YOUR TASK:
This exercise calls for the line with "(205, 254) = (365, 186): none -> green tape", the line with "(276, 176) = (494, 272): red", and all lines between them in the material below, output exactly and with no other lines.

DATA FOR REVIEW:
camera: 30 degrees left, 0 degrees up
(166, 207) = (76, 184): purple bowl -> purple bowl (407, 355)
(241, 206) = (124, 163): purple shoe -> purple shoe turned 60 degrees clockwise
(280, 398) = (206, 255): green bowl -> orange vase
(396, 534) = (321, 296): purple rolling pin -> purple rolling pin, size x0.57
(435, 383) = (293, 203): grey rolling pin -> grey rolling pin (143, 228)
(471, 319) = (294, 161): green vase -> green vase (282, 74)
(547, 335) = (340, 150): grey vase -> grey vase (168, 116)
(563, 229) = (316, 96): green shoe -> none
--
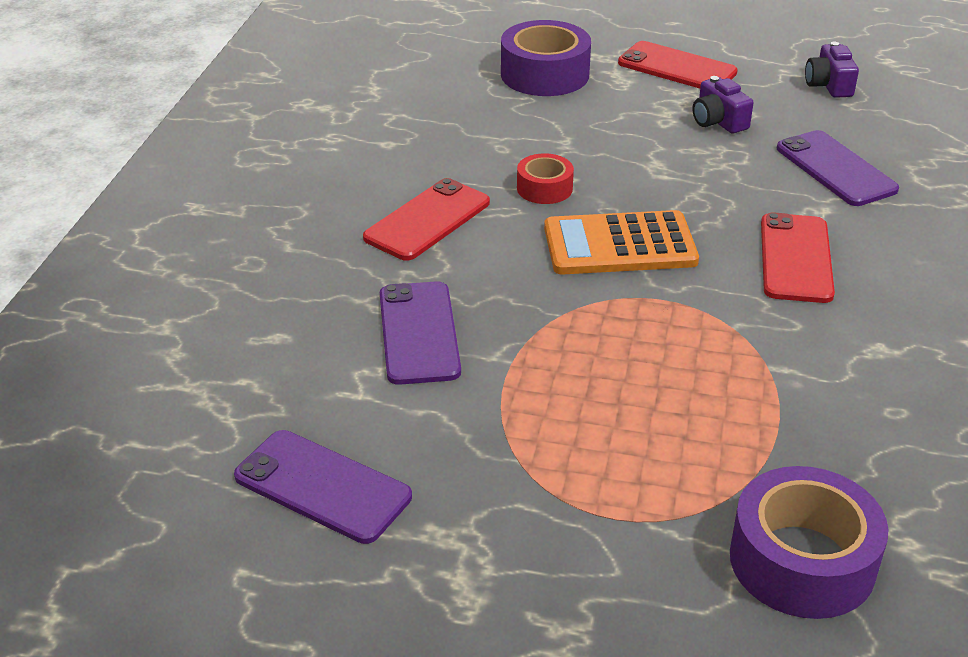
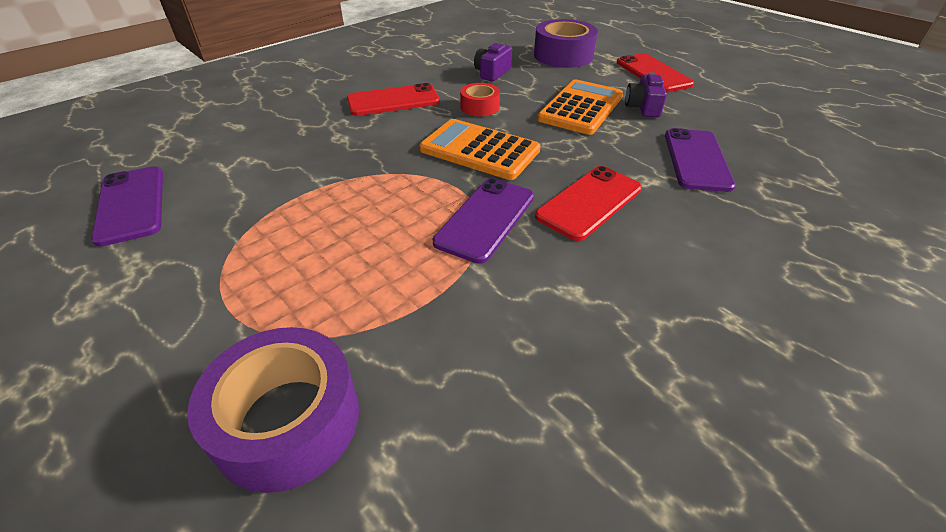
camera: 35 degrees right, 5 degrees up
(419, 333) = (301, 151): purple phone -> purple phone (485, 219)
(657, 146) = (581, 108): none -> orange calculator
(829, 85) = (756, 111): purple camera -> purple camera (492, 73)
--
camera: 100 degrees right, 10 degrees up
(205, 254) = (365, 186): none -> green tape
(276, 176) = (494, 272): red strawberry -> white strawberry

OUTPUT FOR THIS EXERCISE:
(205, 254) = (365, 186): none -> green tape
(276, 176) = (494, 272): red strawberry -> white strawberry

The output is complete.